_Task objective_. Transcribe the listing below exactly, without pictures.

*** Opening of Provided material ***

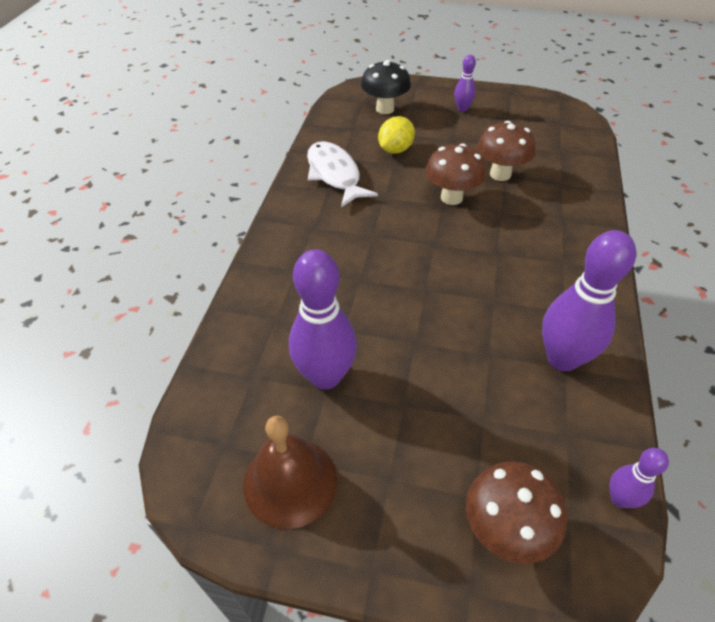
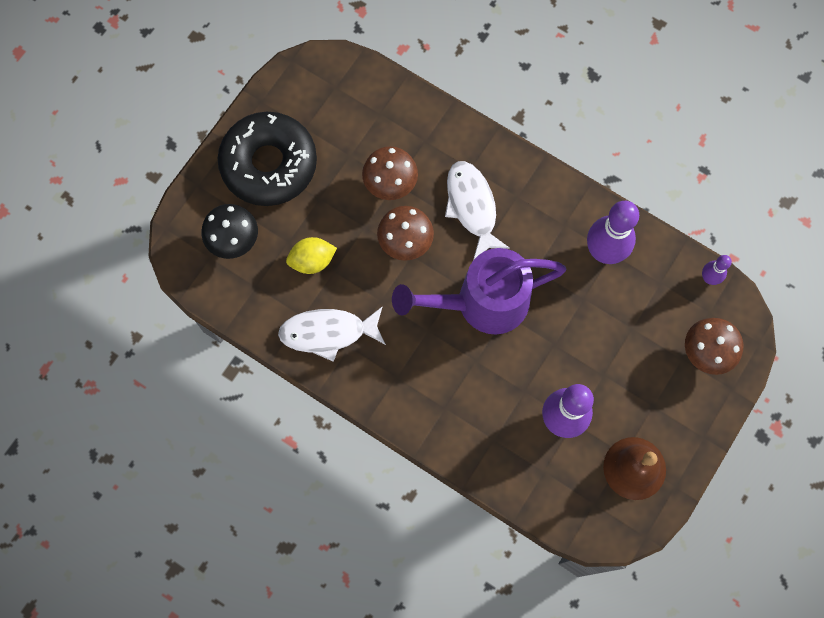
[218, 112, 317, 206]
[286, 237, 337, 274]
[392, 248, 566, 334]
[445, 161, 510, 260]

*** Close of Provided material ***

_Worked solution_.
[218, 112, 317, 206]
[286, 237, 337, 274]
[392, 248, 566, 334]
[445, 161, 510, 260]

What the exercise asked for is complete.